Problem details>
Lines to return, exactly: from the line with "STEPPER1 pin IN2: 9 -> none" to the line with "SD2 pin MOSI: A5 -> D13" in the entries below, both included.

######

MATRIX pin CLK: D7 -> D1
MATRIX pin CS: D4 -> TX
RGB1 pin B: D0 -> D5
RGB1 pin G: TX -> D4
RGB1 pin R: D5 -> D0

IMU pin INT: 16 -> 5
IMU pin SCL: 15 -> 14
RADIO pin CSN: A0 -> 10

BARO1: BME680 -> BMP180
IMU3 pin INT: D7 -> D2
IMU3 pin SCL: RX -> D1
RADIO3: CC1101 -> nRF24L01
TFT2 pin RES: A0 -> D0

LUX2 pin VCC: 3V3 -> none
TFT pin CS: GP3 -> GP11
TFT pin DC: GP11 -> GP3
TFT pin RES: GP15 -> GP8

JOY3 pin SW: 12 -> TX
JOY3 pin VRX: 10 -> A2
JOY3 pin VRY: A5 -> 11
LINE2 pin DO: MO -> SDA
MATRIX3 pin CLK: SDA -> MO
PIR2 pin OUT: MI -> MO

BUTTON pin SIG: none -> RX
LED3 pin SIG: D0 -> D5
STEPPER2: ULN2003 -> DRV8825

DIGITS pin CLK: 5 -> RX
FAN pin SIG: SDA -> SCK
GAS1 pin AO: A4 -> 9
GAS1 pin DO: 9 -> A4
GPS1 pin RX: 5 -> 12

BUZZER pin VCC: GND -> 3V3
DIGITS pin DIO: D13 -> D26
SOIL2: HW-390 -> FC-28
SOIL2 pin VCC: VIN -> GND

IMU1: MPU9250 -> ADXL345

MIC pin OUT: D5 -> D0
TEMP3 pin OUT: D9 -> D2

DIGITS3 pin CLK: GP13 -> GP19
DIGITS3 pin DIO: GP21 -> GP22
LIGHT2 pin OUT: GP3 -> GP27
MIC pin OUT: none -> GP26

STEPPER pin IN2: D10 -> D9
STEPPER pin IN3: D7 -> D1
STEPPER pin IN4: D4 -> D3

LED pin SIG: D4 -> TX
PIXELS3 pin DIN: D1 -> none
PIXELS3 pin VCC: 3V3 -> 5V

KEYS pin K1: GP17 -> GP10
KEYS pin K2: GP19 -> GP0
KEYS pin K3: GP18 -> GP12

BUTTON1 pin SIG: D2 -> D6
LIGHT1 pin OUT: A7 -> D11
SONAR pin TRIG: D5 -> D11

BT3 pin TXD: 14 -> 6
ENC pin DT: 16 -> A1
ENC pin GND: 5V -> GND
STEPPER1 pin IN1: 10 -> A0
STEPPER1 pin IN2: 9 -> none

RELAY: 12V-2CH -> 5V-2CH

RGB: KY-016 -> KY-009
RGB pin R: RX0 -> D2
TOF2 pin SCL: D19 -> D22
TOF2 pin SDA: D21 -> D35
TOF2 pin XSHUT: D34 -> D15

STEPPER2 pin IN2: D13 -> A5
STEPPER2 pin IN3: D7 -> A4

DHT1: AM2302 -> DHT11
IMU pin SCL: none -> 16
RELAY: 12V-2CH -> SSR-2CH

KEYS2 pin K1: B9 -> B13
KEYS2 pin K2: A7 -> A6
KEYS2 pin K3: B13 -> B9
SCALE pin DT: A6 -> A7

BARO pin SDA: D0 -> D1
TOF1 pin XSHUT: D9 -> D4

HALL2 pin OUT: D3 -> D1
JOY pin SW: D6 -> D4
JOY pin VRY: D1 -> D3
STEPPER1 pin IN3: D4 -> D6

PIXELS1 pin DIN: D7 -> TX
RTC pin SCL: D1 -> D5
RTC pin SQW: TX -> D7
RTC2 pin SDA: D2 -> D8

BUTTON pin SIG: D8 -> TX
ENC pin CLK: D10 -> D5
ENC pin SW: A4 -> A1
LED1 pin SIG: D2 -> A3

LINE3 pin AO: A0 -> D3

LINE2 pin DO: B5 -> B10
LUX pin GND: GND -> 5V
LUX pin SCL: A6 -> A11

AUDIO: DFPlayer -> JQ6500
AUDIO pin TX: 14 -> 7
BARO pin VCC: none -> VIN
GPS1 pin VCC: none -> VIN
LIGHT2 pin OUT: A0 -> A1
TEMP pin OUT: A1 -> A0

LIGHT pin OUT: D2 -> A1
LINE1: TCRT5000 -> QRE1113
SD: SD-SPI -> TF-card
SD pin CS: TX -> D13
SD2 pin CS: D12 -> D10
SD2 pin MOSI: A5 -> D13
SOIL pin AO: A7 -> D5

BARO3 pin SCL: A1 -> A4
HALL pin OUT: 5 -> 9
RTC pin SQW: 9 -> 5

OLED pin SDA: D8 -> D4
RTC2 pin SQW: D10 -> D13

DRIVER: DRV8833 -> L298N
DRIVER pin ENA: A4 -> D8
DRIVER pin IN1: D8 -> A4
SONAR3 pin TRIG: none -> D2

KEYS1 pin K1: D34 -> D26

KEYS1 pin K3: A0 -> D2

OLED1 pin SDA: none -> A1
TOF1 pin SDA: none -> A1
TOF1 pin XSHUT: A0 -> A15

######

Answer to this problem>
STEPPER1 pin IN2: 9 -> none

RELAY: 12V-2CH -> 5V-2CH

RGB: KY-016 -> KY-009
RGB pin R: RX0 -> D2
TOF2 pin SCL: D19 -> D22
TOF2 pin SDA: D21 -> D35
TOF2 pin XSHUT: D34 -> D15

STEPPER2 pin IN2: D13 -> A5
STEPPER2 pin IN3: D7 -> A4

DHT1: AM2302 -> DHT11
IMU pin SCL: none -> 16
RELAY: 12V-2CH -> SSR-2CH

KEYS2 pin K1: B9 -> B13
KEYS2 pin K2: A7 -> A6
KEYS2 pin K3: B13 -> B9
SCALE pin DT: A6 -> A7

BARO pin SDA: D0 -> D1
TOF1 pin XSHUT: D9 -> D4

HALL2 pin OUT: D3 -> D1
JOY pin SW: D6 -> D4
JOY pin VRY: D1 -> D3
STEPPER1 pin IN3: D4 -> D6

PIXELS1 pin DIN: D7 -> TX
RTC pin SCL: D1 -> D5
RTC pin SQW: TX -> D7
RTC2 pin SDA: D2 -> D8

BUTTON pin SIG: D8 -> TX
ENC pin CLK: D10 -> D5
ENC pin SW: A4 -> A1
LED1 pin SIG: D2 -> A3

LINE3 pin AO: A0 -> D3

LINE2 pin DO: B5 -> B10
LUX pin GND: GND -> 5V
LUX pin SCL: A6 -> A11

AUDIO: DFPlayer -> JQ6500
AUDIO pin TX: 14 -> 7
BARO pin VCC: none -> VIN
GPS1 pin VCC: none -> VIN
LIGHT2 pin OUT: A0 -> A1
TEMP pin OUT: A1 -> A0

LIGHT pin OUT: D2 -> A1
LINE1: TCRT5000 -> QRE1113
SD: SD-SPI -> TF-card
SD pin CS: TX -> D13
SD2 pin CS: D12 -> D10
SD2 pin MOSI: A5 -> D13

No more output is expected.